[Opening DATA SUPPLIED section]

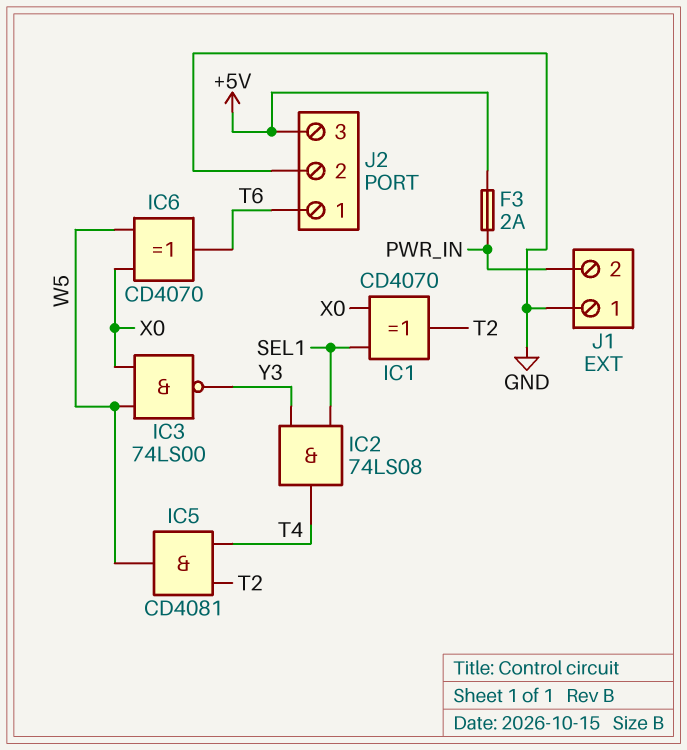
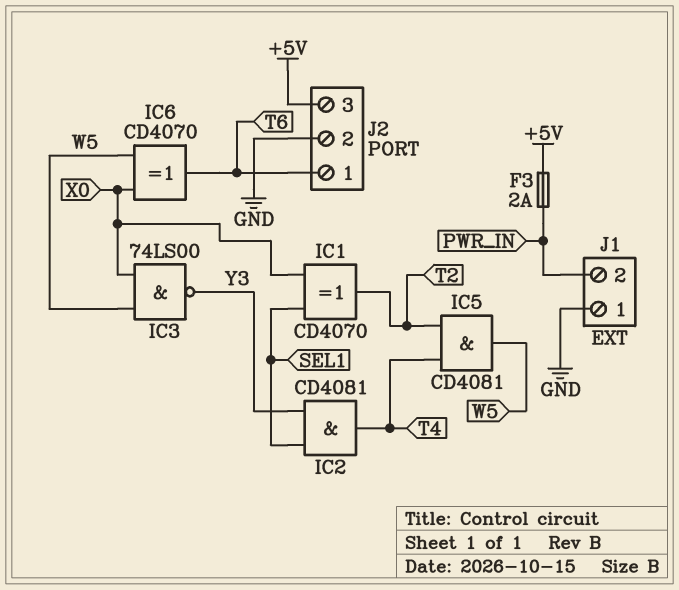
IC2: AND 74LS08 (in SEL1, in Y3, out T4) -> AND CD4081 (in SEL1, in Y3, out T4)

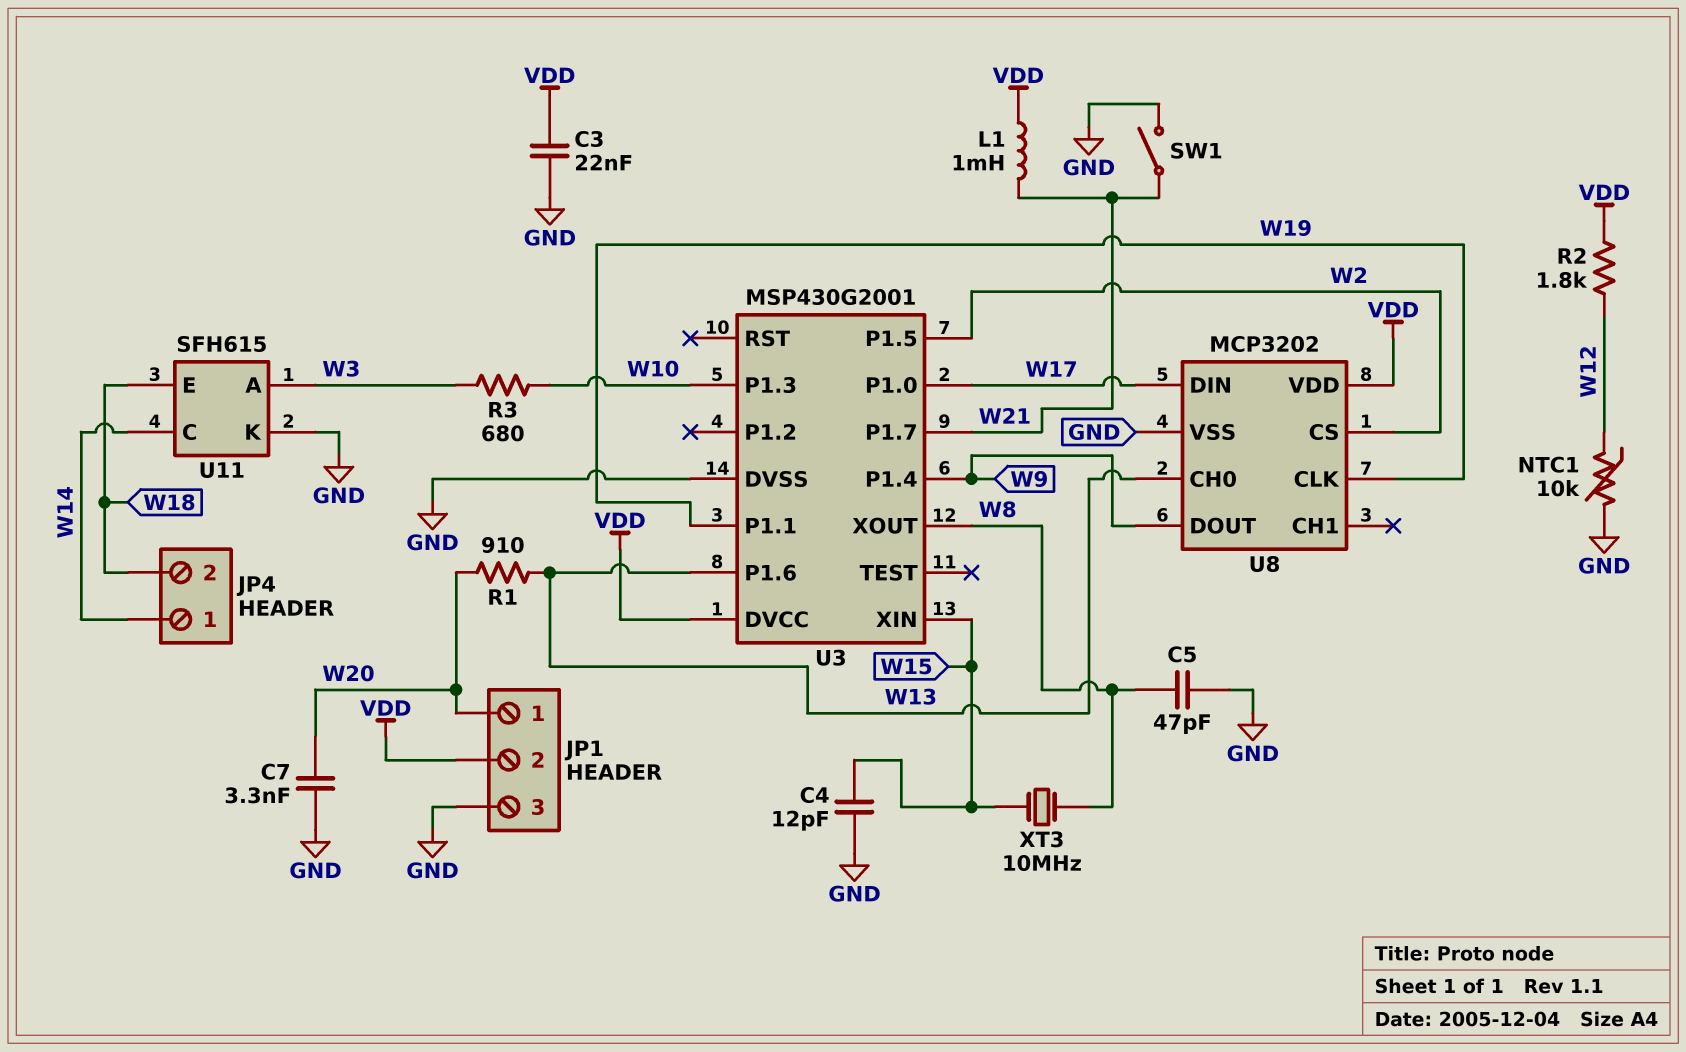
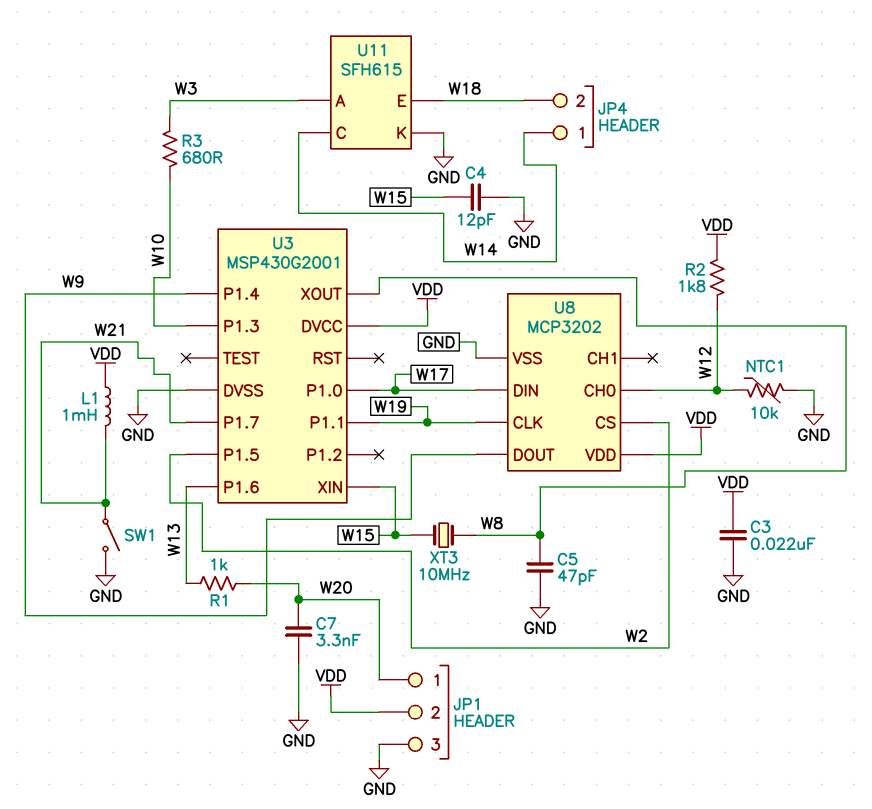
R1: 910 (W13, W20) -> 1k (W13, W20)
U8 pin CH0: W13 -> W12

[Closing DATA SUPPLIED section]
[Opening DATA SUPPLIED section]

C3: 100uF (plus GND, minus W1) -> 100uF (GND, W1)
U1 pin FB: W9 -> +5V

[Closing DATA SUPPLIED section]

* _PROBLEM_
Find the line with "IC2: AND 74LS08" in the entries above. Set down exactly every line from it up to and including the line with "U8 pin CH0: W13 -> W12", images excluded.

* _WRITTEN SOLUTION_
IC2: AND 74LS08 (in SEL1, in Y3, out T4) -> AND CD4081 (in SEL1, in Y3, out T4)

R1: 910 (W13, W20) -> 1k (W13, W20)
U8 pin CH0: W13 -> W12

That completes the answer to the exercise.